*** Opening Data shown ***

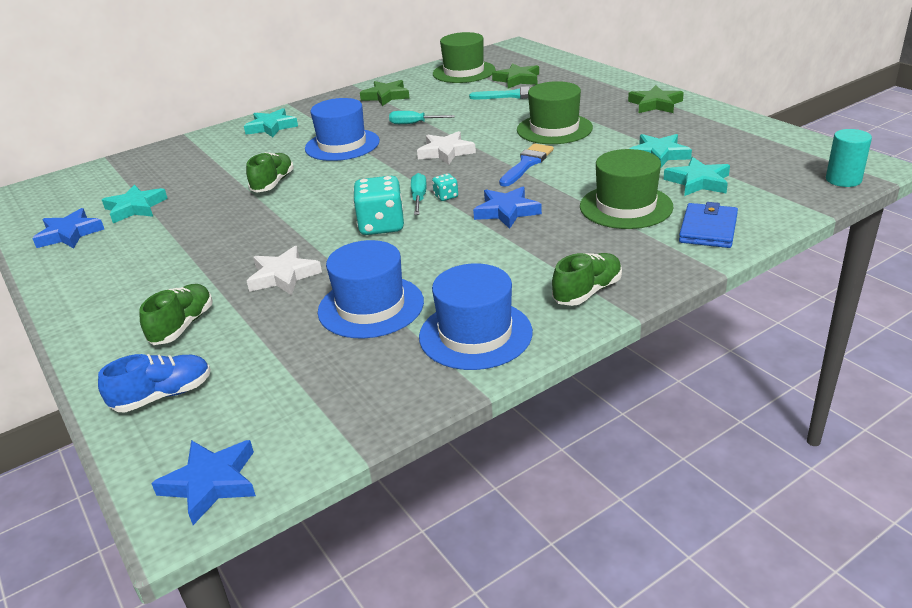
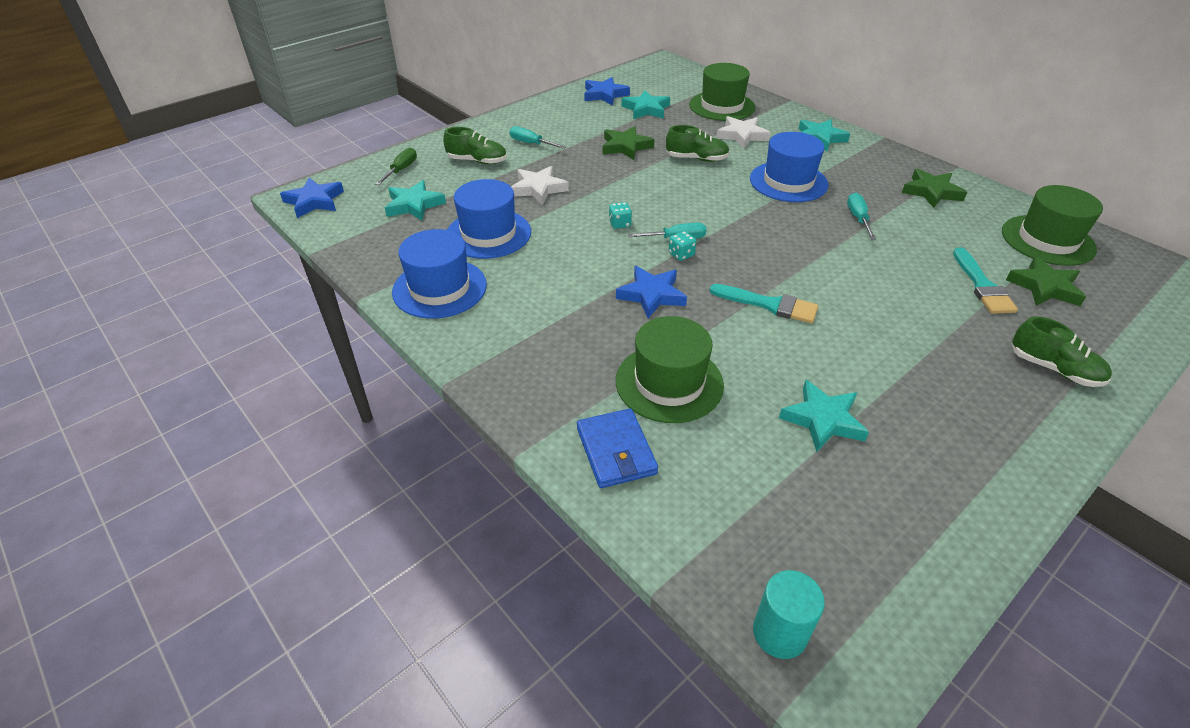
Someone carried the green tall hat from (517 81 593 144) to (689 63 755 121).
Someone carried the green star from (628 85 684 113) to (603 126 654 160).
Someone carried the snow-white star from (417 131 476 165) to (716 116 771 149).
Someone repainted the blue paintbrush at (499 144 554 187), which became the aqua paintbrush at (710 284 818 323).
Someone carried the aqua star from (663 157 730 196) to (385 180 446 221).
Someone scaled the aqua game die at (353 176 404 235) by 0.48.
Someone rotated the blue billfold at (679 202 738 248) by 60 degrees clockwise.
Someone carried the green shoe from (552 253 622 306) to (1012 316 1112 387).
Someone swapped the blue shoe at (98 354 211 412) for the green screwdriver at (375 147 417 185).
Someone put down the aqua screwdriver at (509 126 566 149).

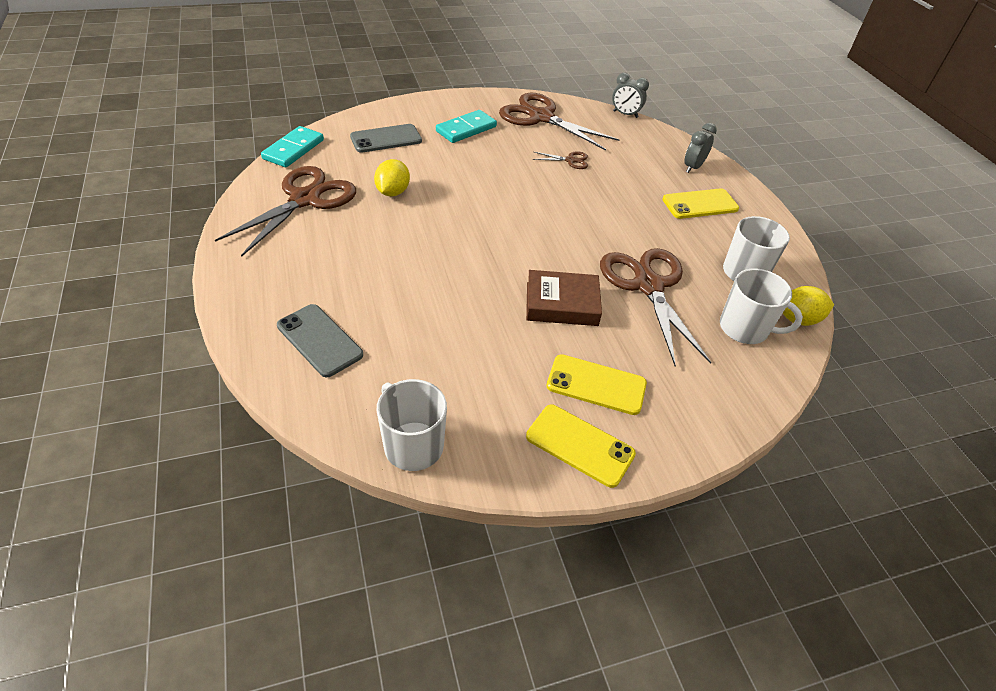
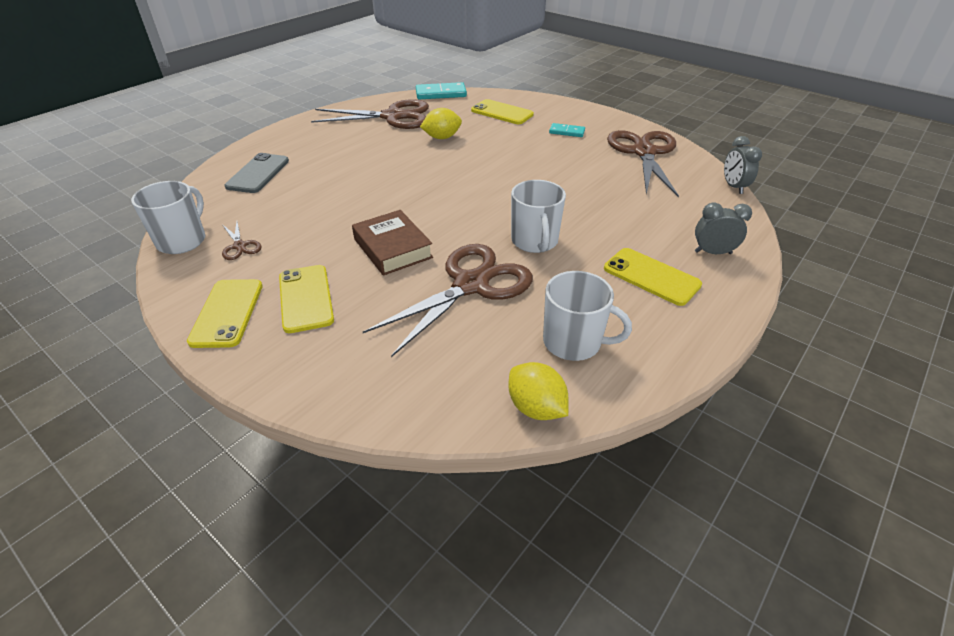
Someone scaled the aqua domino piece at (436 110 497 143) by 0.61.
Someone repainted the grey smartphone at (350 124 422 153), which became the golden smartphone at (471 99 534 124).
Someone carried the dark brown pair of scissors from (533 151 588 169) to (222 222 262 260).
Someone carried the snow-white mug from (720 268 803 344) to (511 180 566 253).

*** Closing Data shown ***

Which lines above run from the one containing "Someone scaled the aqua game" to the one containing "Someone swapped the"? Give them again exactly, both ends included.

Someone scaled the aqua game die at (353 176 404 235) by 0.48.
Someone rotated the blue billfold at (679 202 738 248) by 60 degrees clockwise.
Someone carried the green shoe from (552 253 622 306) to (1012 316 1112 387).
Someone swapped the blue shoe at (98 354 211 412) for the green screwdriver at (375 147 417 185).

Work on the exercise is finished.